**DESCRIPTION OF THE TASK:** Print, please, the line that contains "green semicircle: (193, 309)" and each line after it to the end of the entries, unchanged and with nothing else.

**RECORDS FOR THE EXERCISE:**

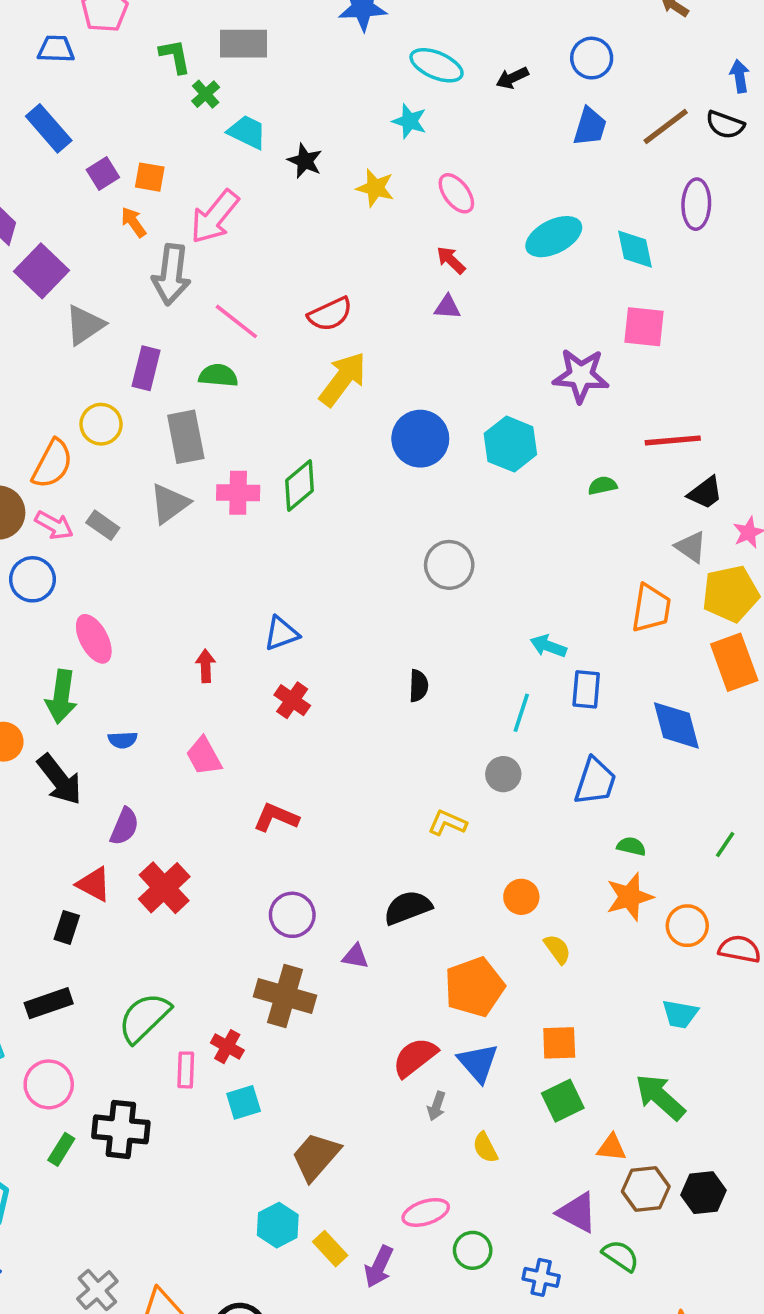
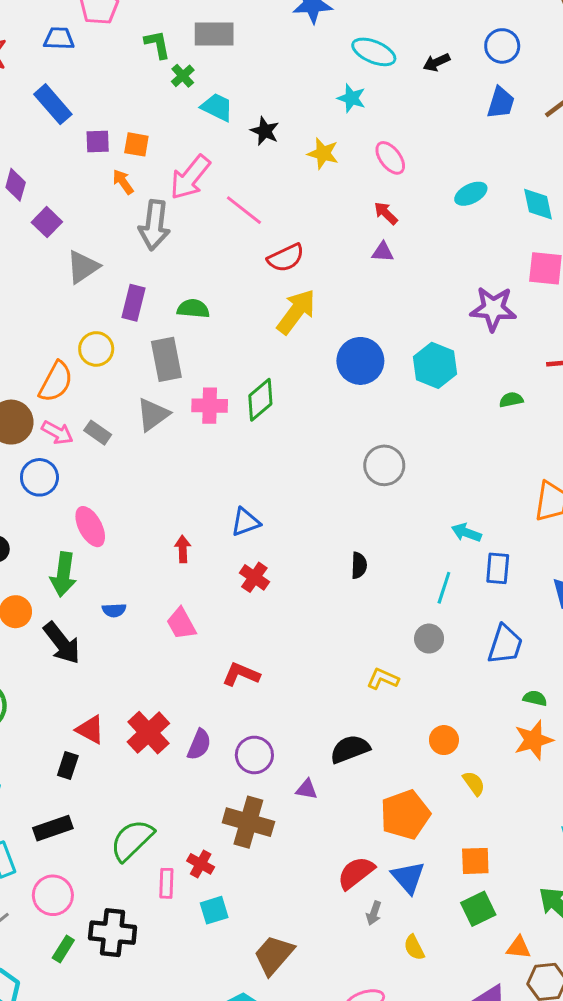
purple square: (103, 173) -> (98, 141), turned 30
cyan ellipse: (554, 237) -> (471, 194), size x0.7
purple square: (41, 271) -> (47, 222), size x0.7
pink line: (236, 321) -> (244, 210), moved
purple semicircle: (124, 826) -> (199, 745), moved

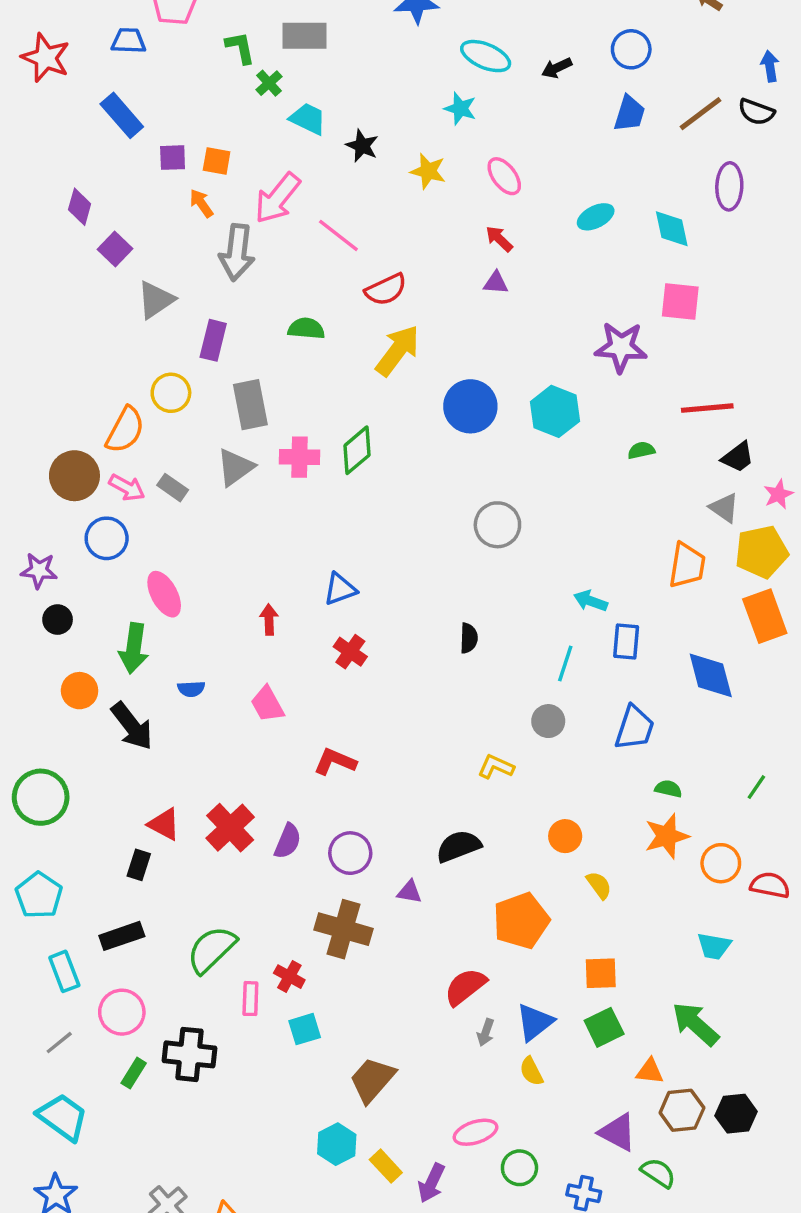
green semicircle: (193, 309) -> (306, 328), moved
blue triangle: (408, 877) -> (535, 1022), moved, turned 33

**OUTPUT FOR THIS TASK:**
green semicircle: (193, 309) -> (306, 328), moved
blue triangle: (408, 877) -> (535, 1022), moved, turned 33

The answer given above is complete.